*** Begin section ***

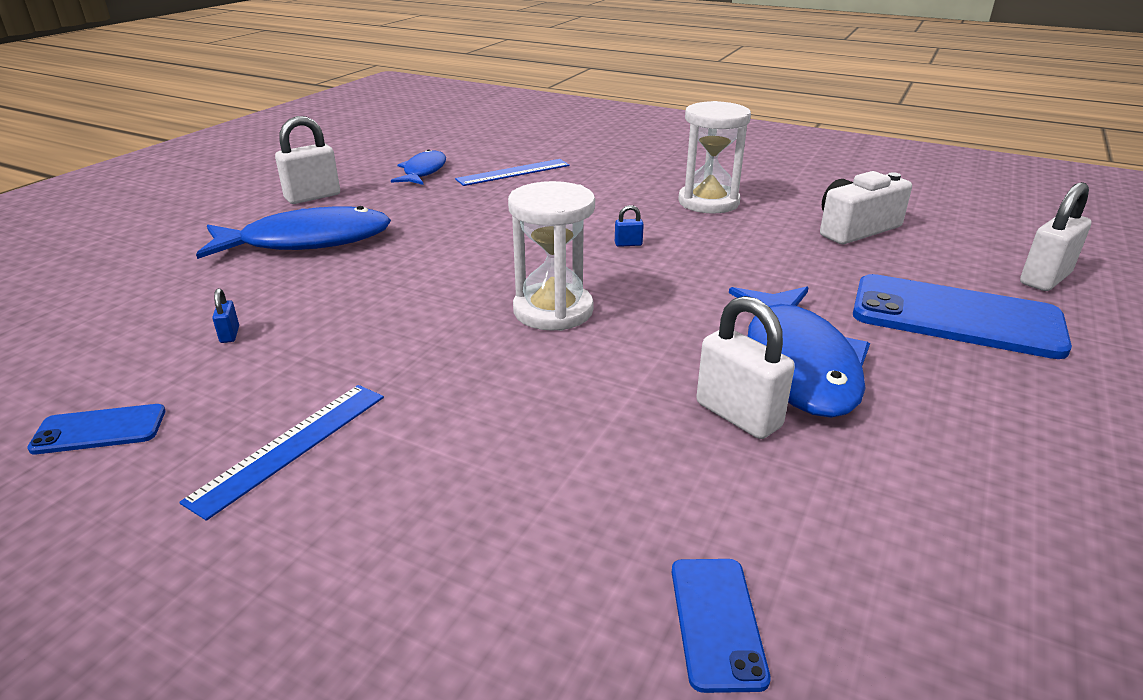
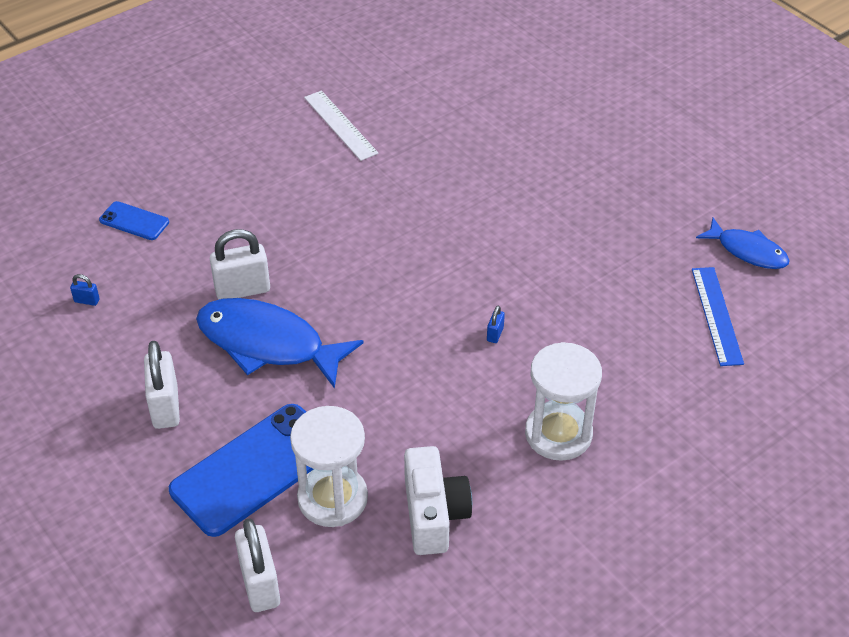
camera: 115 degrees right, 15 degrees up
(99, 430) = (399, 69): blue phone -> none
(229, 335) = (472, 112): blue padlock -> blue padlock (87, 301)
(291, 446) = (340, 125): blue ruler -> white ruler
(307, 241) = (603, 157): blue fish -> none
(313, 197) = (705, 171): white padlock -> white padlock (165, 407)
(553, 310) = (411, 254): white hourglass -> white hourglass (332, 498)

*** End section ***

- _Task objective_: Wherever an image appears, omit it; copy the rest of the records exactly.

- _Task solution_:
camera: 115 degrees right, 15 degrees up
(99, 430) = (399, 69): blue phone -> none
(229, 335) = (472, 112): blue padlock -> blue padlock (87, 301)
(291, 446) = (340, 125): blue ruler -> white ruler
(307, 241) = (603, 157): blue fish -> none
(313, 197) = (705, 171): white padlock -> white padlock (165, 407)
(553, 310) = (411, 254): white hourglass -> white hourglass (332, 498)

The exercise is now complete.